> [Problem requirements] Read the data, and whenever a line holds the word "cactus", report that line.

> [Exercise data]
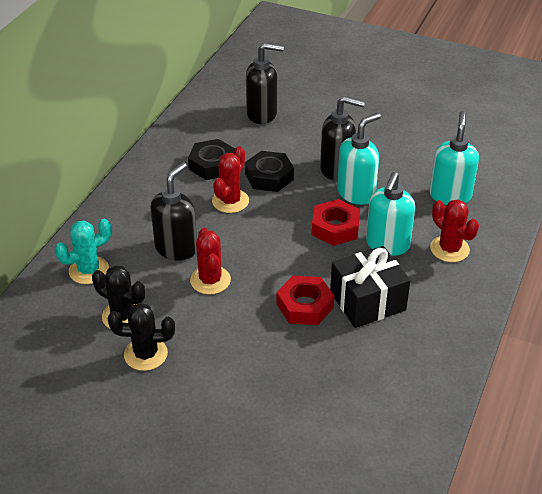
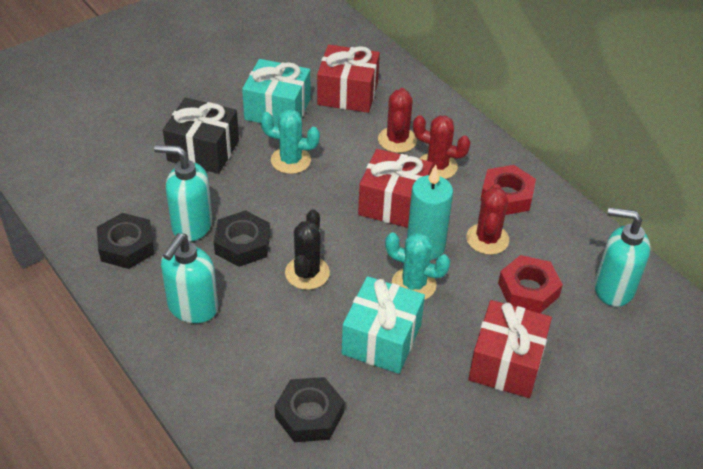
black cactus: 2 -> 1
black nut: 2 -> 3
black soap dispenser: 3 -> 0
red gift: 0 -> 3
turquoise cactus: 1 -> 2
turquoise candle: 0 -> 1
turquoise gift: 0 -> 2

> [Solution]
black cactus: 2 -> 1
turquoise cactus: 1 -> 2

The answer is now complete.